▶ **To do**
Copy the lines below word for word, leaving out the pictures.

▶ **Data extract**
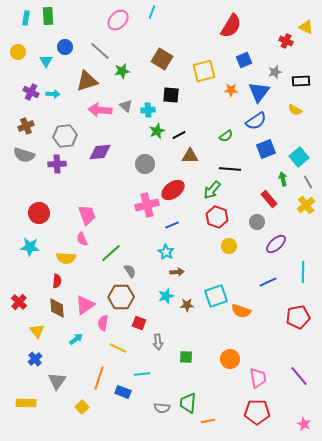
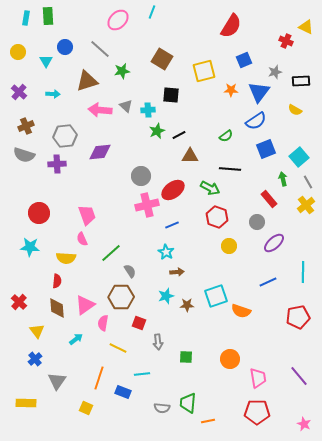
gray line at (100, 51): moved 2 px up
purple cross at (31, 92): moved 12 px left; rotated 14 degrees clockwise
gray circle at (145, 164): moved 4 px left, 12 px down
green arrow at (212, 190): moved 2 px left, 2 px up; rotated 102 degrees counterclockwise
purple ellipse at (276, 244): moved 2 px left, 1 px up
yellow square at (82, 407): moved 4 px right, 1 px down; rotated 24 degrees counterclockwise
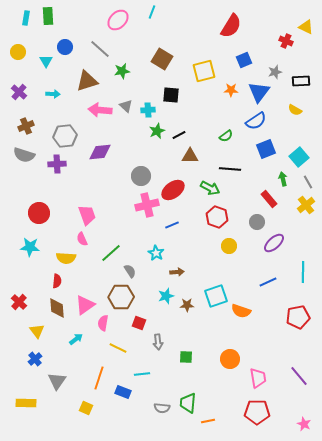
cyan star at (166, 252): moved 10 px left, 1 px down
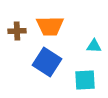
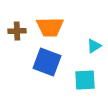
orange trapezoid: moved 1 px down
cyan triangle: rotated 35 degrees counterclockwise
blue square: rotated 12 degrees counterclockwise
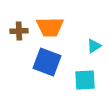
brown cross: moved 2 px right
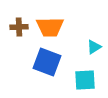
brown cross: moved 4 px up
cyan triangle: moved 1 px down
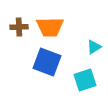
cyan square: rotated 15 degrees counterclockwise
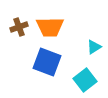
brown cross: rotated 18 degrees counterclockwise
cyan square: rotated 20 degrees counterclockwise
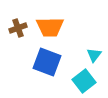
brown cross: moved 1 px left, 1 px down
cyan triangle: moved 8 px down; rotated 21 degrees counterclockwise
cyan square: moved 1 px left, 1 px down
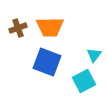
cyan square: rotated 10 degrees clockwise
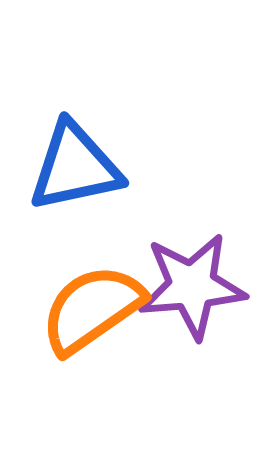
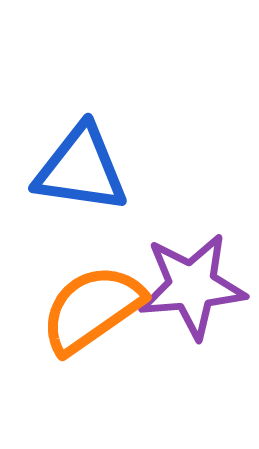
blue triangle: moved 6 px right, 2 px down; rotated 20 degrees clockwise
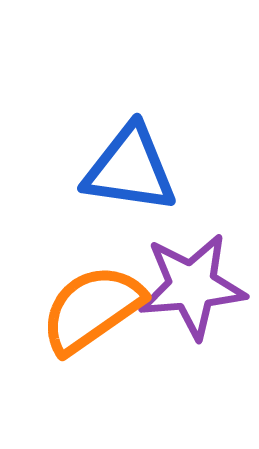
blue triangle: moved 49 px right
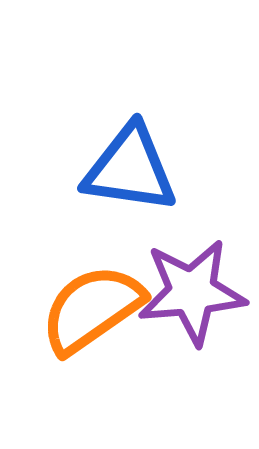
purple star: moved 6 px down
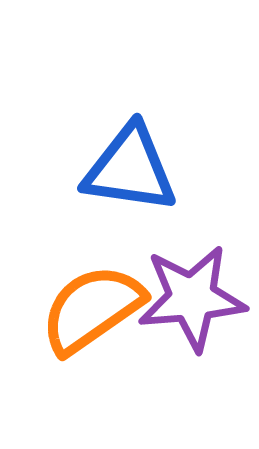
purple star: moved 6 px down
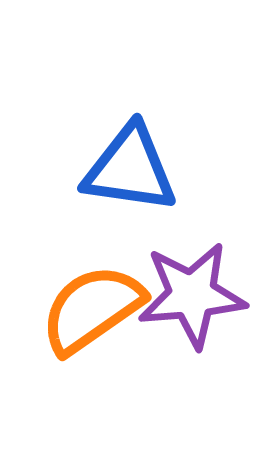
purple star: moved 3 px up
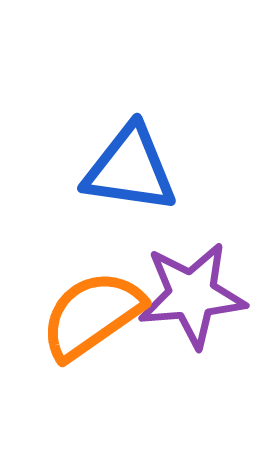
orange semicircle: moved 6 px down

▶ **Expected answer**
gray line at (100, 51): moved 2 px up
purple cross at (31, 92): moved 12 px left; rotated 14 degrees clockwise
gray circle at (145, 164): moved 4 px left, 12 px down
green arrow at (212, 190): moved 2 px left, 2 px up; rotated 102 degrees counterclockwise
purple ellipse at (276, 244): moved 2 px left, 1 px up
yellow square at (82, 407): moved 4 px right, 1 px down; rotated 24 degrees counterclockwise
cyan star at (166, 252): moved 10 px left, 1 px down
orange trapezoid: moved 1 px down
cyan triangle: rotated 35 degrees counterclockwise
blue square: rotated 12 degrees counterclockwise
brown cross: moved 2 px right
brown cross: moved 4 px up
cyan triangle: moved 1 px down
cyan square: rotated 15 degrees counterclockwise
brown cross: rotated 18 degrees counterclockwise
cyan square: rotated 20 degrees counterclockwise
brown cross: moved 1 px left, 1 px down
cyan triangle: moved 8 px down; rotated 21 degrees counterclockwise
cyan square: moved 1 px left, 1 px down
cyan square: rotated 10 degrees clockwise
blue triangle: moved 6 px right, 2 px down; rotated 20 degrees clockwise
blue triangle: moved 49 px right
purple star: moved 6 px down
purple star: moved 6 px down
purple star: moved 3 px up
orange semicircle: moved 6 px down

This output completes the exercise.